(Data supplied Opens)
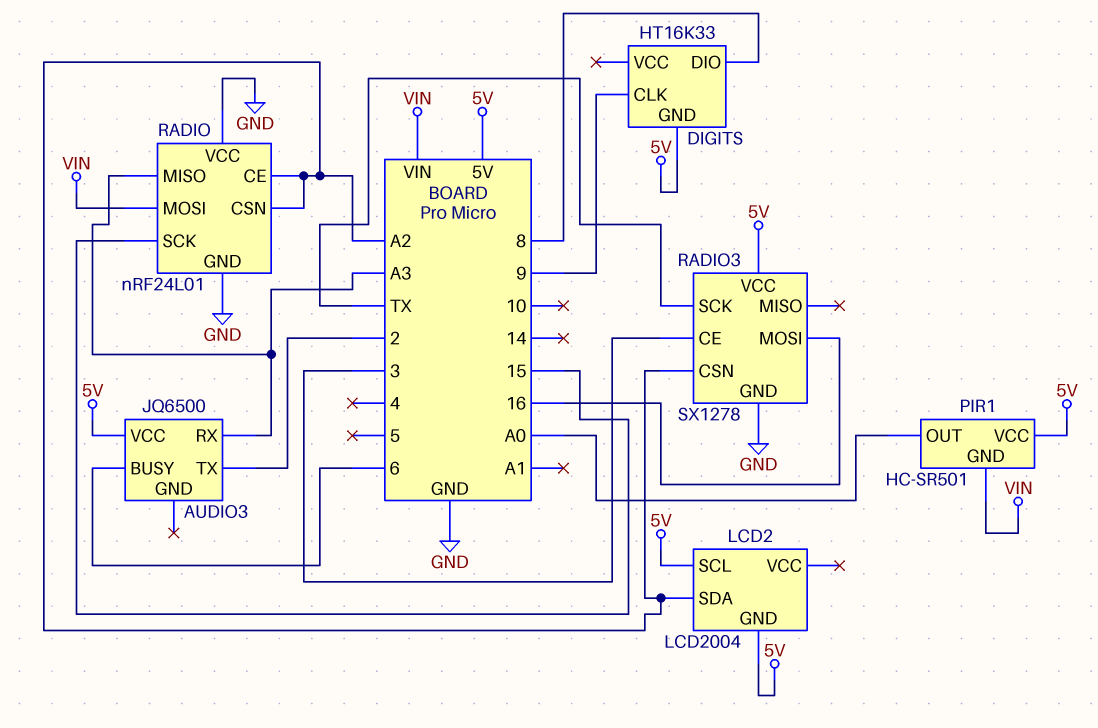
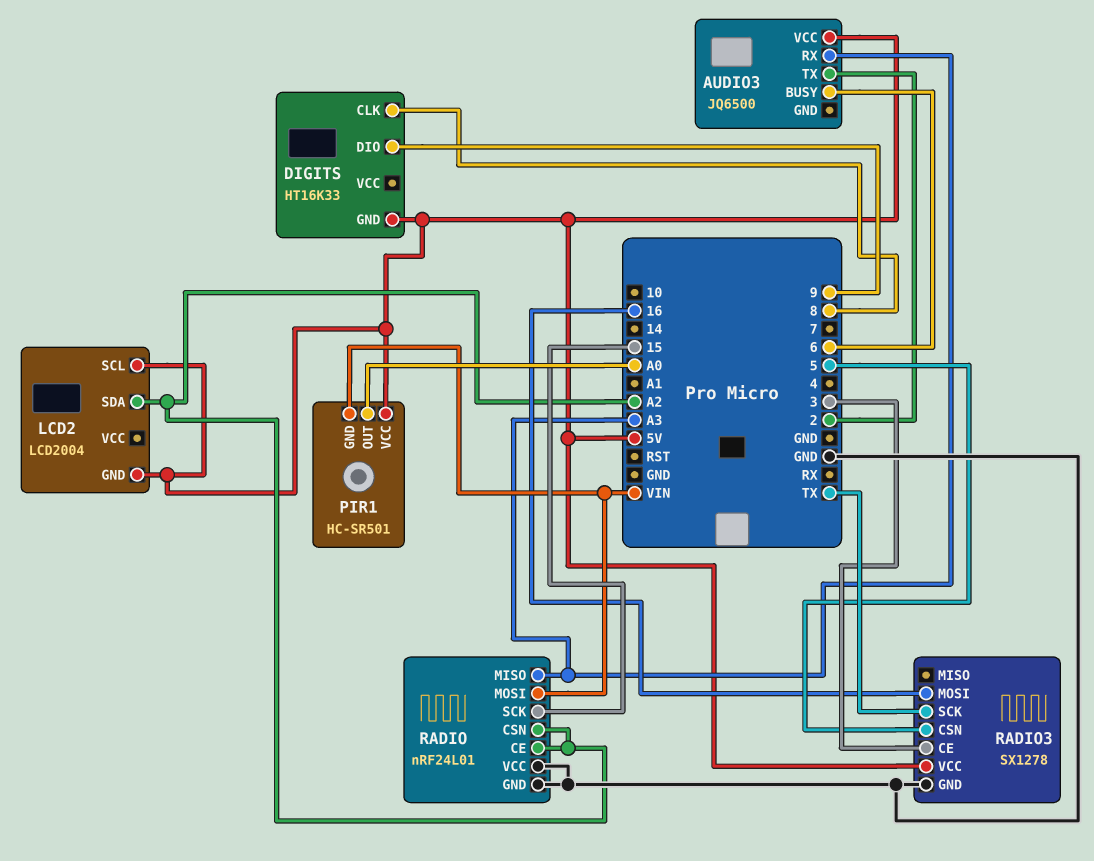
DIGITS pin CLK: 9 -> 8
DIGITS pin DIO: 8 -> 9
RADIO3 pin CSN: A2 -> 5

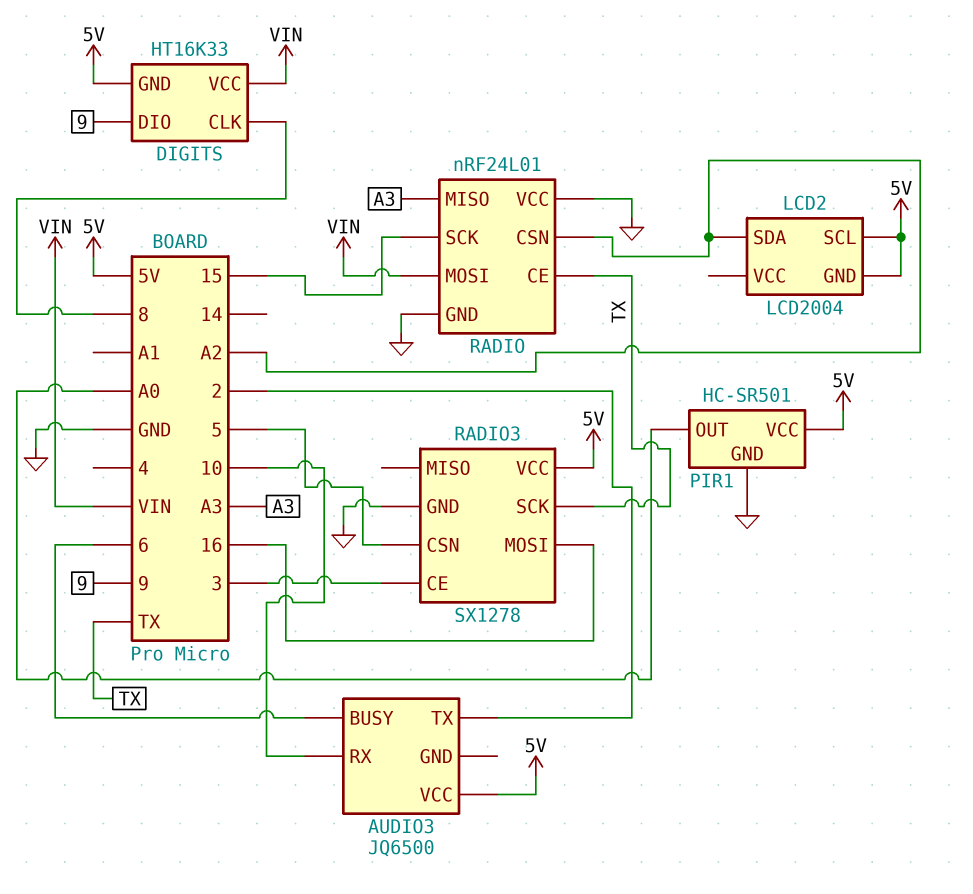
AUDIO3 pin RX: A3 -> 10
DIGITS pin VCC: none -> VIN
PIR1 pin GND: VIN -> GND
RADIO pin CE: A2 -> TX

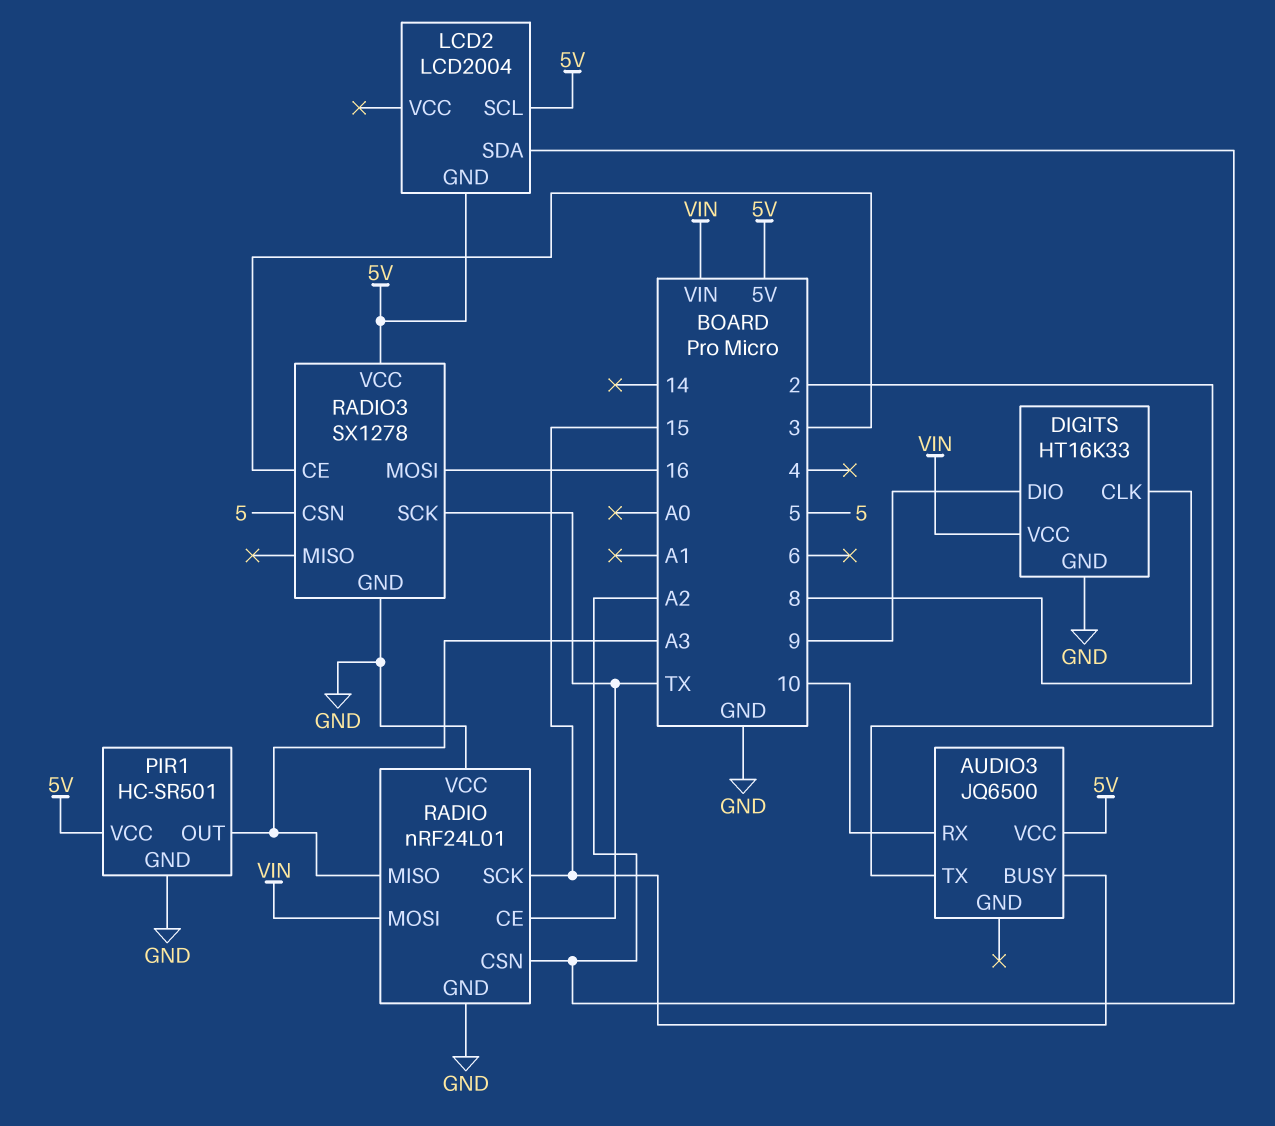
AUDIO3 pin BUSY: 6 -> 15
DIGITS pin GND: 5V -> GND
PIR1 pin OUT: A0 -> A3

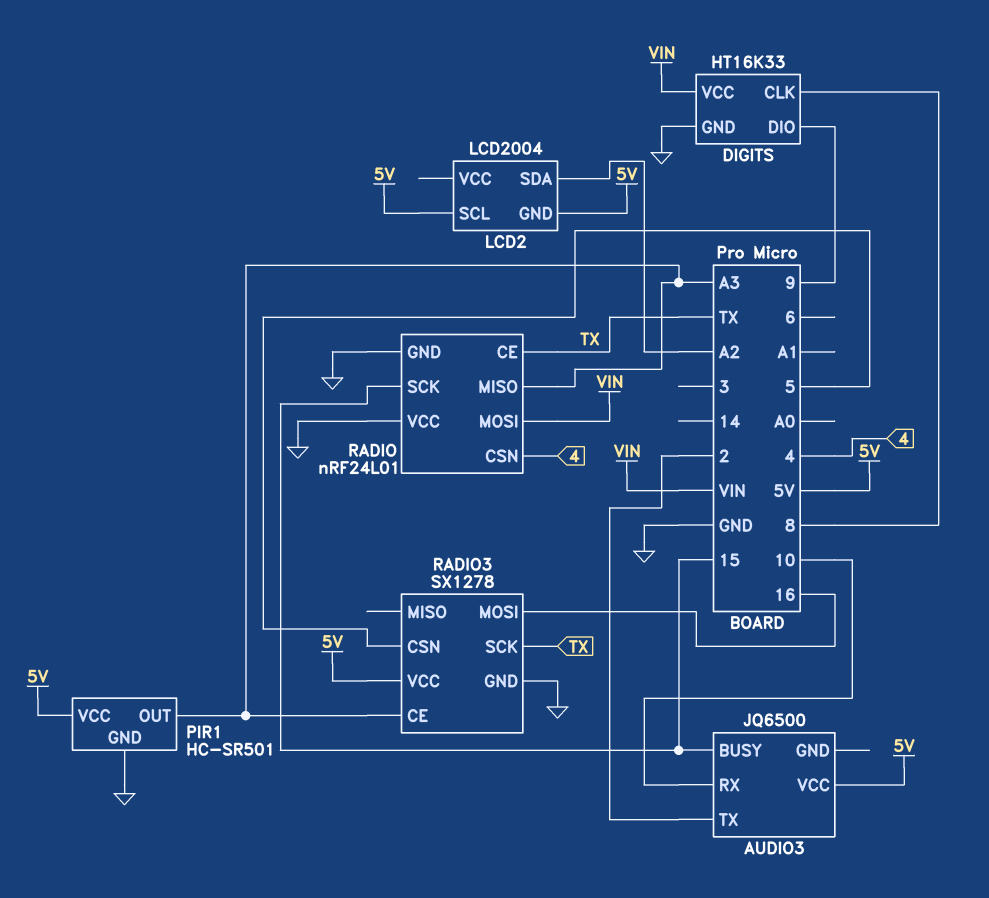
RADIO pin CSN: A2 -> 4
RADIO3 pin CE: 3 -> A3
(Data supplied Closes)
# Prompt:
This task asks for the data above repeated exactly, without a single picture.

# Finished task:
DIGITS pin CLK: 9 -> 8
DIGITS pin DIO: 8 -> 9
RADIO3 pin CSN: A2 -> 5

AUDIO3 pin RX: A3 -> 10
DIGITS pin VCC: none -> VIN
PIR1 pin GND: VIN -> GND
RADIO pin CE: A2 -> TX

AUDIO3 pin BUSY: 6 -> 15
DIGITS pin GND: 5V -> GND
PIR1 pin OUT: A0 -> A3

RADIO pin CSN: A2 -> 4
RADIO3 pin CE: 3 -> A3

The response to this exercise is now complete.